# The task
Output all the data exactly as it appears below.

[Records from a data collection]
****************

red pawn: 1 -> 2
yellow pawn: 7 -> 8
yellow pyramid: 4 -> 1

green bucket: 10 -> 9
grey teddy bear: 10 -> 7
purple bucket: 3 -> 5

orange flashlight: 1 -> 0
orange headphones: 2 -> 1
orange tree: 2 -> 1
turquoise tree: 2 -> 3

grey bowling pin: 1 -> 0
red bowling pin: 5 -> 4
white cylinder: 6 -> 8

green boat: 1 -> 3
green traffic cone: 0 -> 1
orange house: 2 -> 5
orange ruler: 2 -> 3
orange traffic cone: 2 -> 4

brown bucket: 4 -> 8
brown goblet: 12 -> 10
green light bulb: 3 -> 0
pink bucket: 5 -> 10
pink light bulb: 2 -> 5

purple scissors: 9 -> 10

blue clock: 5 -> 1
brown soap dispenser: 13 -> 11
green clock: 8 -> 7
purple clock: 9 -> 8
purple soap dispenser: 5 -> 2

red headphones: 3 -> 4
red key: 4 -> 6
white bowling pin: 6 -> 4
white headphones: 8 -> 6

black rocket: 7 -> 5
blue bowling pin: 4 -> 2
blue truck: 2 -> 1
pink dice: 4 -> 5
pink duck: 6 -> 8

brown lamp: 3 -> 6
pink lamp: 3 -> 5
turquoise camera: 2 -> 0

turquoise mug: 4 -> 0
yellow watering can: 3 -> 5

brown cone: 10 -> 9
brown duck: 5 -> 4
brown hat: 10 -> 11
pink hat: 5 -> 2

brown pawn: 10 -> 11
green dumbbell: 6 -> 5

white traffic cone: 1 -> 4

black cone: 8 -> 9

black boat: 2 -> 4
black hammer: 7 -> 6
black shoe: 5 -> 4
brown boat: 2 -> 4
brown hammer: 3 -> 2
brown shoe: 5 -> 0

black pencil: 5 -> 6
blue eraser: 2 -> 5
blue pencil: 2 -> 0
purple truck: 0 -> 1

****************

# Result for this task
red pawn: 1 -> 2
yellow pawn: 7 -> 8
yellow pyramid: 4 -> 1

green bucket: 10 -> 9
grey teddy bear: 10 -> 7
purple bucket: 3 -> 5

orange flashlight: 1 -> 0
orange headphones: 2 -> 1
orange tree: 2 -> 1
turquoise tree: 2 -> 3

grey bowling pin: 1 -> 0
red bowling pin: 5 -> 4
white cylinder: 6 -> 8

green boat: 1 -> 3
green traffic cone: 0 -> 1
orange house: 2 -> 5
orange ruler: 2 -> 3
orange traffic cone: 2 -> 4

brown bucket: 4 -> 8
brown goblet: 12 -> 10
green light bulb: 3 -> 0
pink bucket: 5 -> 10
pink light bulb: 2 -> 5

purple scissors: 9 -> 10

blue clock: 5 -> 1
brown soap dispenser: 13 -> 11
green clock: 8 -> 7
purple clock: 9 -> 8
purple soap dispenser: 5 -> 2

red headphones: 3 -> 4
red key: 4 -> 6
white bowling pin: 6 -> 4
white headphones: 8 -> 6

black rocket: 7 -> 5
blue bowling pin: 4 -> 2
blue truck: 2 -> 1
pink dice: 4 -> 5
pink duck: 6 -> 8

brown lamp: 3 -> 6
pink lamp: 3 -> 5
turquoise camera: 2 -> 0

turquoise mug: 4 -> 0
yellow watering can: 3 -> 5

brown cone: 10 -> 9
brown duck: 5 -> 4
brown hat: 10 -> 11
pink hat: 5 -> 2

brown pawn: 10 -> 11
green dumbbell: 6 -> 5

white traffic cone: 1 -> 4

black cone: 8 -> 9

black boat: 2 -> 4
black hammer: 7 -> 6
black shoe: 5 -> 4
brown boat: 2 -> 4
brown hammer: 3 -> 2
brown shoe: 5 -> 0

black pencil: 5 -> 6
blue eraser: 2 -> 5
blue pencil: 2 -> 0
purple truck: 0 -> 1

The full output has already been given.